How many lines in the material below contain the string "kern"? Reply with the number alone.

(Extracted data entries)
- - - -

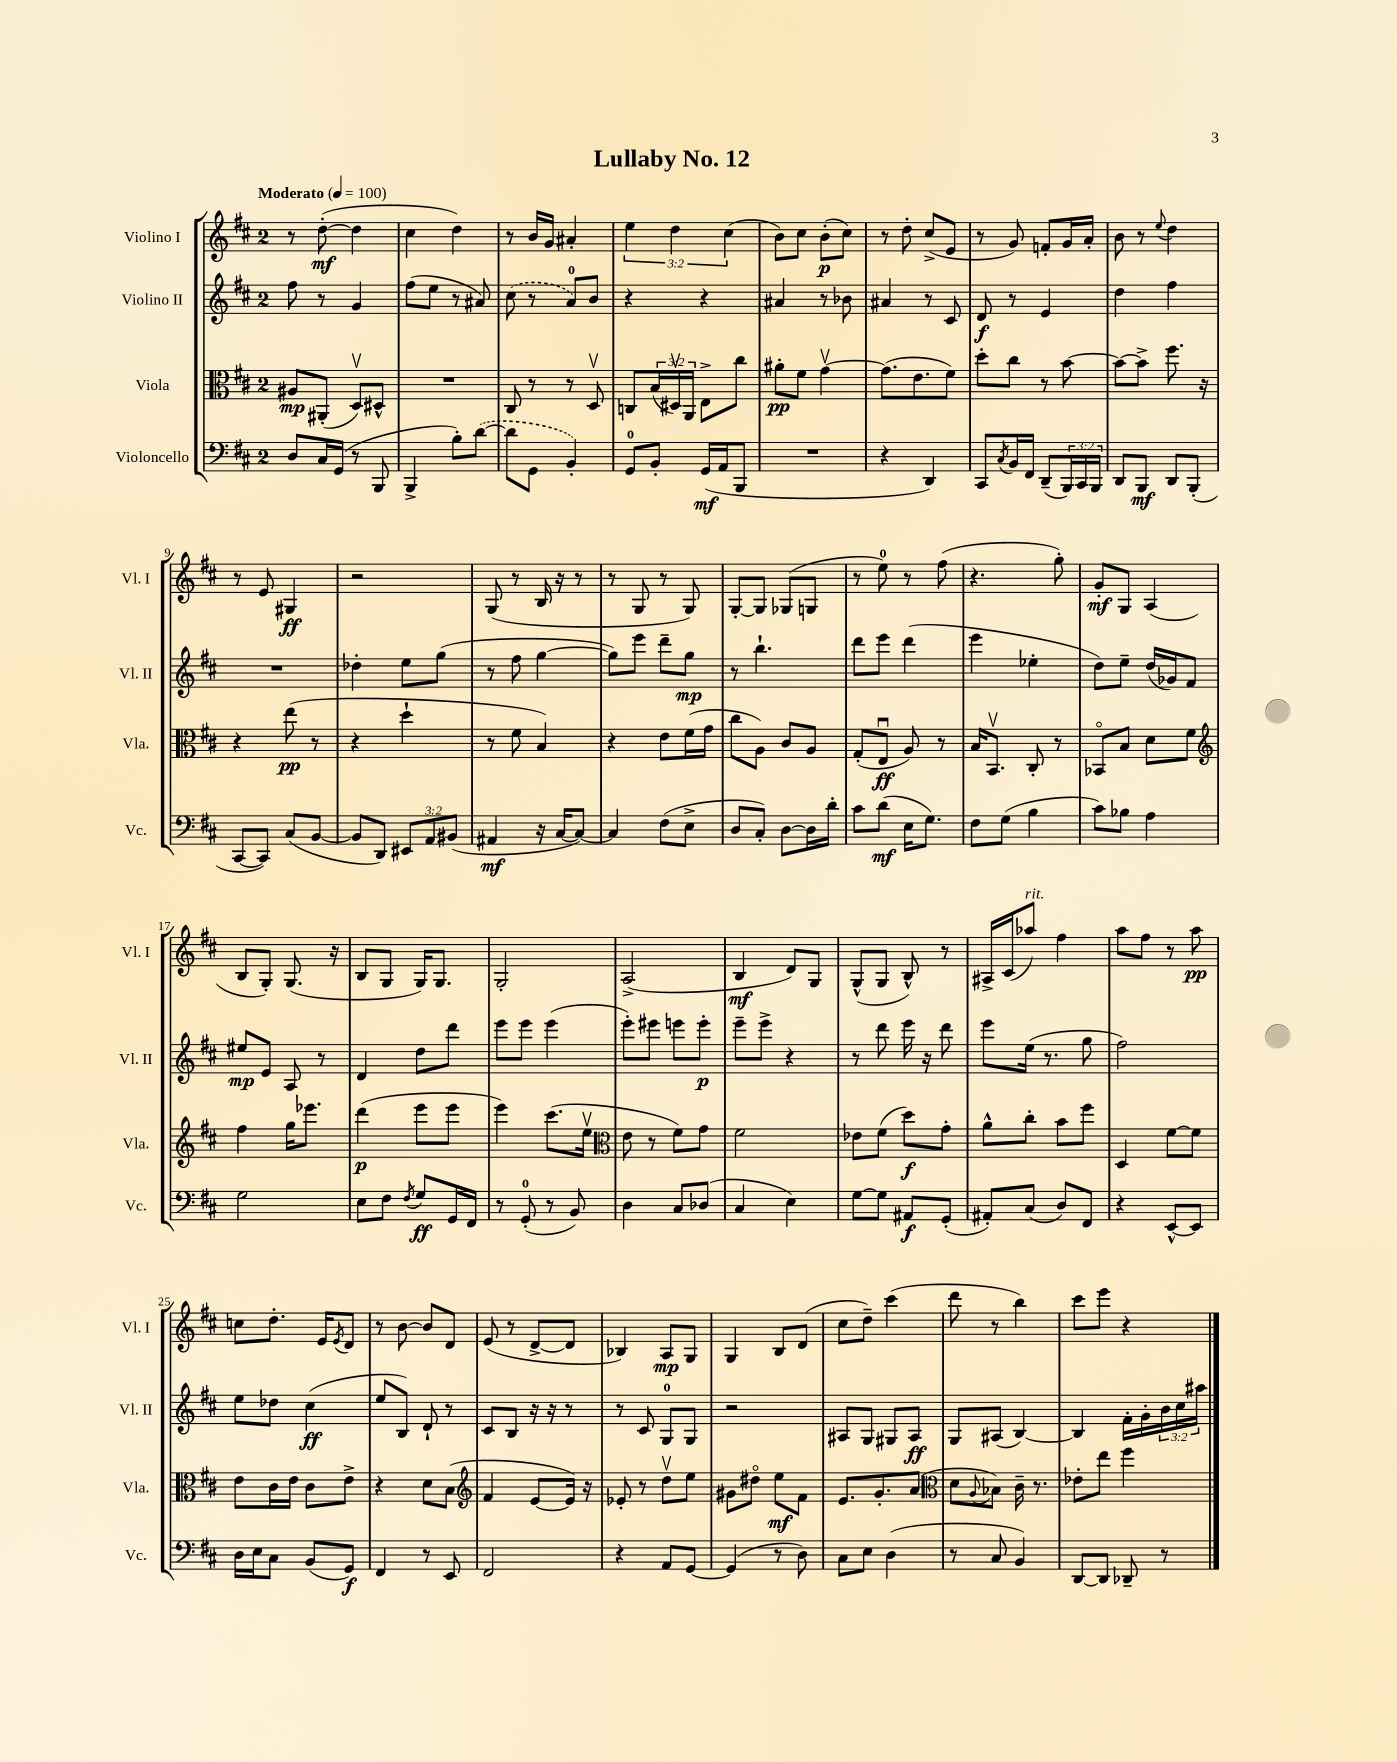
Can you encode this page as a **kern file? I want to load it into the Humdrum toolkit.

**kern	**kern	**kern	**kern
*staff4	*staff3	*staff2	*staff1
*clefF4	*clefC3	*clefG2	*clefG2
*k[f#c#]	*k[f#c#]	*k[f#c#]	*k[f#c#]
*M2/4	*M2/4	*M2/4	*M2/4
*MM100	*MM100	*MM100	*MM100
8D	8A#	8ff#	8r
16C#	(8AA#'	8r	([8dd'
(16GG	.	.	.
8r	8Dv)	4g	4dd]
8BBB	8D#^^	.	.
=	=	=	=
4BBB^	2r	(8ff#	4cc#
.	.	8ee	.
8B')	.	8r	4dd)
([8d	.	8a#)	.
=	=	=	=
8d]	8C#	(8cc#	8r
8GG	8r	8r	16b
.	.	.	16g
4BB')	8r	8a)	4a#'
.	8Dv	8b	.
=	=	=	=
8GG	8C	4r	6ee
8BB'	(24B	.	.
.	24D#v)	.	6dd
.	24AA	.	.
(16GG	8E^	4r	.
16AA	.	.	.
.	.	.	(6cc#
8BBB	8cc#	.	.
=	=	=	=
2r	8a#'	4a#	8b)
.	8f#	.	8cc#
.	[4gv	8r	(8b'
.	.	8b-	8cc#)
=	=	=	=
4r	(8.g]	4a#	8r
.	.	.	8dd'
.	8.e	.	.
4DD)	.	8r	(8cc#^
.	8f#)	8c#	8e
=	=	=	=
8CC#	8dd'	8d	8r
8qC#	.	.	.
16BB	8cc#	8r	8g)
16FF#	.	.	.
(8DD~	8r	4e	8f'
24BBB)	[8b	.	16g
24CC#	.	.	.
.	.	.	16a'
24BBB	.	.	.
=	=	=	=
8DD	8b_	4dd	8b
8BBB	8b^]	.	8r
.	.	.	8qqee
8DD	8.ff#	4ff#	4dd
(8BBB'	.	.	.
.	16r	.	.
=	=	=	=
[8CC#	4r	2r	8r
8CC#])	.	.	8e
(8C#	(8ee	.	4G#
[8BB	8r	.	.
=	=	=	=
8BB]	4r	4dd-'	2r
8DD)	.	.	.
12EE#	4dd`	8ee	.
12AA	.	.	.
.	.	(8gg	.
(12BB#	.	.	.
=	=	=	=
4AA#	8r	8r	(8G
.	8f#	8ff#	8r
16r	4B)	[4gg	16B
[16C#	.	.	16r
8C#_)	.	.	8r
=	=	=	=
4C#]	4r	8gg])	8r
.	.	8eee	8G
(8F#	8e	8ddd~	8r
8E^	(16f#	8gg	8G)
.	16g	.	.
=	=	=	=
8D	8cc#	8r	[8G'
8C#')	8A)	4.bb`	8G]
[8D	8c#	.	(8G-
16D]	8A	.	8G
16d'	.	.	.
=	=	=	=
8c#	(8G'	8ddd	8r
(8d	8Eu	8eee	8ee)
16E	8A)	(4ddd	8r
8.G)	.	.	.
.	8r	.	(8ff#
=	=	=	=
8F#	16B	4eee	4.r
.	8.BBv	.	.
(8G	.	.	.
4B	8C#'	4ee-'	.
.	8r	.	8gg')
=	=	=	=
8c#)	8BB-o	8dd)	8g'
8B-	8B	8ee~	8G
4A	8d	(16dd	(4A
.	.	16g-)	.
.	8f#	8f#	.
=	=	=	=
*	*clefG2	*	*
2G	4ff#	8ee#	8B
.	.	8e	8G')
.	16gg	8A	(8.G
.	8.eee-	.	.
.	.	8r	.
.	.	.	16r
=	=	=	=
8E	(4ddd	4d	8B
8F#	.	.	8G
8qF#	.	.	.
8G	8eee	8dd	16G)
.	.	.	8.G
16GG	8eee	8ddd	.
16FF#	.	.	.
=	=	=	=
8r	4eee)	8eee	2G'
(8GG'	.	8eee	.
8r	(8.ccc#	(4eee	.
8BB)	.	.	.
.	16eev	.	.
=	=	=	=
*	*clefC3	*	*
4D	8e	8eee')	(2A^
.	8r	8eee#	.
8C#	8f#)	8eee	.
(8D-	8g	8eee'	.
=	=	=	=
4C#	2f#	8eee~	4B
.	.	8eee^	.
4E)	.	4r	8d)
.	.	.	8G
=	=	=	=
[8G	8e-	8r	(8G^^
8G]	(8f#	8ddd	8G
8AA#	8dd)	16eee	8B^^)
.	.	16r	.
(8GG'	8g'	8ddd	8r
=	=	=	=
8AA#')	8a^^	8eee	16A#^
.	.	.	(16c#
(8C#	8cc#'	(16ee	8aa-)
.	.	8.r	.
8D)	8b	.	4ff#
8FF#	8ff#	8gg	.
=	=	=	=
4r	4D	2ff#)	8aa
.	.	.	8ff#
[8EE^^	[8f#	.	8r
8EE]	8f#]	.	8aa
=	=	=	=
16D	8e	8ee	8cc
16E	.	.	.
8C#	16c#	8dd-	8.dd'
.	16e	.	.
(8BB	8c#	(4cc#	.
.	.	.	16e
.	.	.	8qe
8GG)	8e^	.	8d
=	=	=	=
4FF#	4r	8ee	8r
.	.	8B)	[8b
8r	8d	8d`	8b]
8EE	(8B	8r	8d
=	=	=	=
*	*clefG2	*	*
2FF#	4f#	8c#	(8e
.	.	8B	8r
.	[8e	16r	[8d^
.	.	16r	.
.	16e])	8r	8d]
.	16r	.	.
=	=	=	=
4r	8e-'	8r	4B-)
.	8r	8c#	.
8AA	8ddv	8G	8A
[8GG	8ee	8G	8G
=	=	=	=
(4GG]	8g#	2r	4G
.	8dd#o	.	.
8r	8ee	.	8B
8D)	8f#	.	(8d
=	=	=	=
8C#	8.e	8A#	8cc#
8E	.	8G	8dd~)
.	8.g'	.	.
(4D	.	8G#	(4ccc#
.	(8a	8A#	.
=	=	=	=
*	*clefC3	*	*
8r	8d	8G	8ddd
.	8qqA	.	.
8C#	8B-)	(8A#	8r
4BB)	16c#~	[4B)	4bb)
.	8.r	.	.
=	=	=	=
[8DD	8e-'	4B]	8ccc#
8DD]	8ee	.	8eee
8DD-~	4ff#	16f#'	4r
.	.	16g'	.
8r	.	24b	.
.	.	24cc#	.
.	.	24aa#	.
==	==	==	==
*-	*-	*-	*-
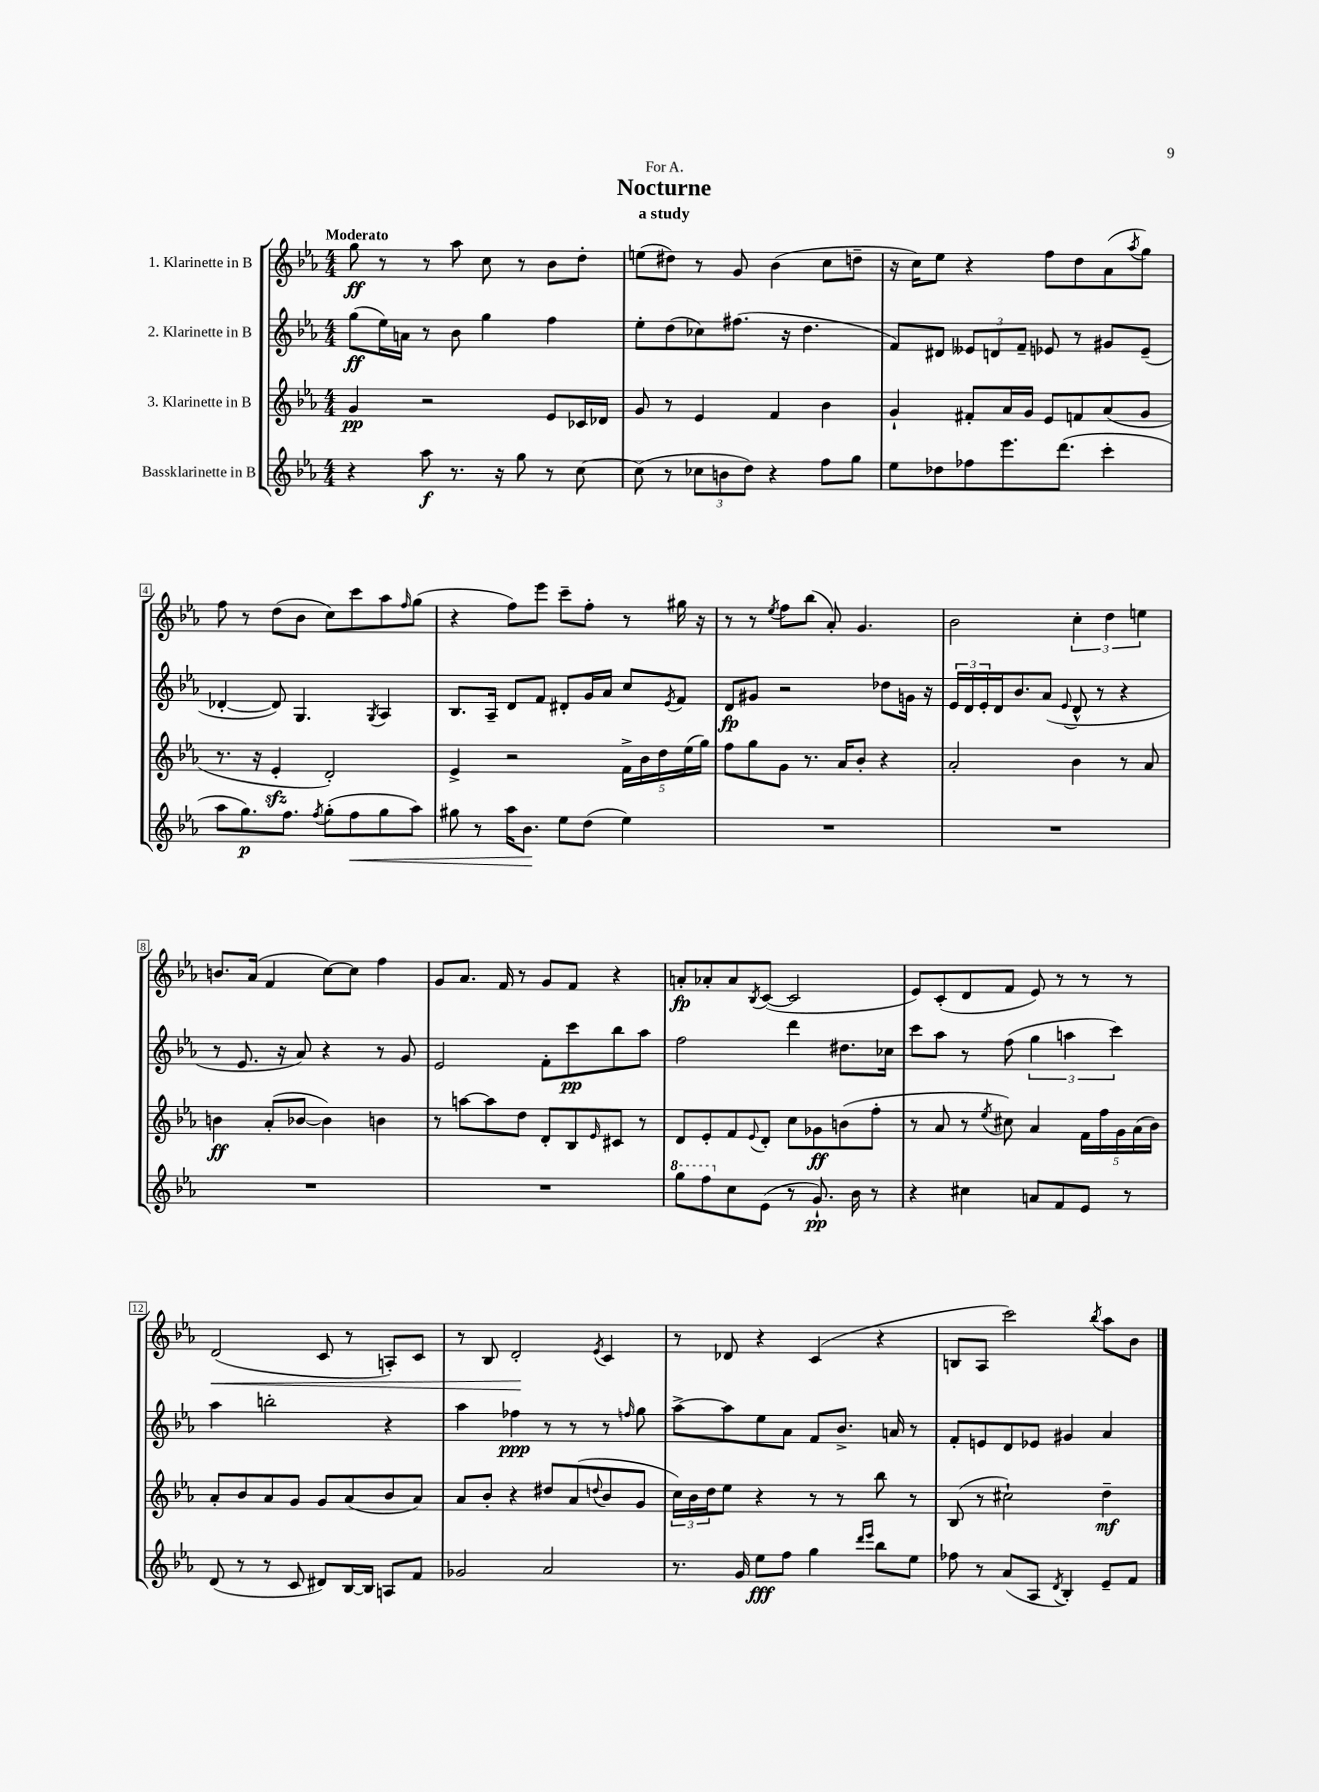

- - - -

● **REPLY**
2